## Task prompt:
Reproduce the whole listing below without its pictures, exactly as written.

## Dataset extract:

----------

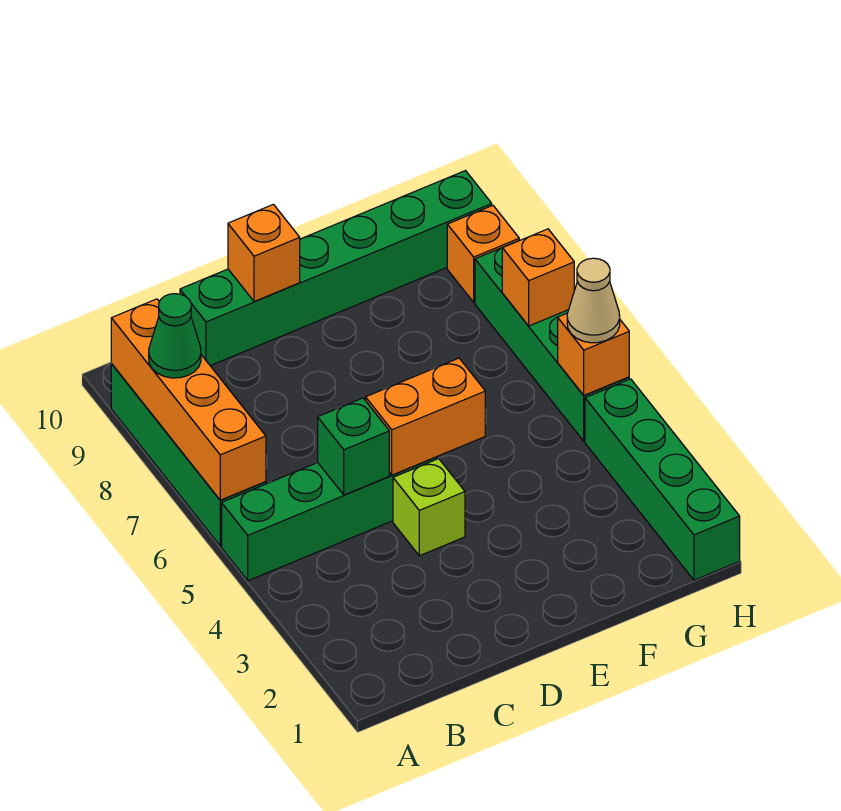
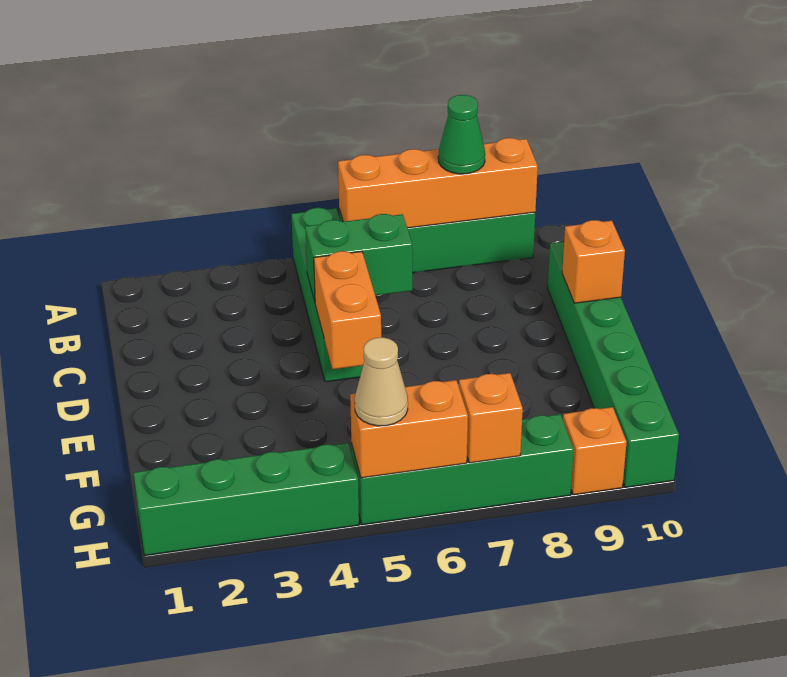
green brick C5 level 2 -> green brick C5:C6 level 2
lime brick D4 level 1 -> none
orange brick H5 level 2 -> orange brick H5:H6 level 2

----------

## Finished exercise:
green brick C5 level 2 -> green brick C5:C6 level 2
lime brick D4 level 1 -> none
orange brick H5 level 2 -> orange brick H5:H6 level 2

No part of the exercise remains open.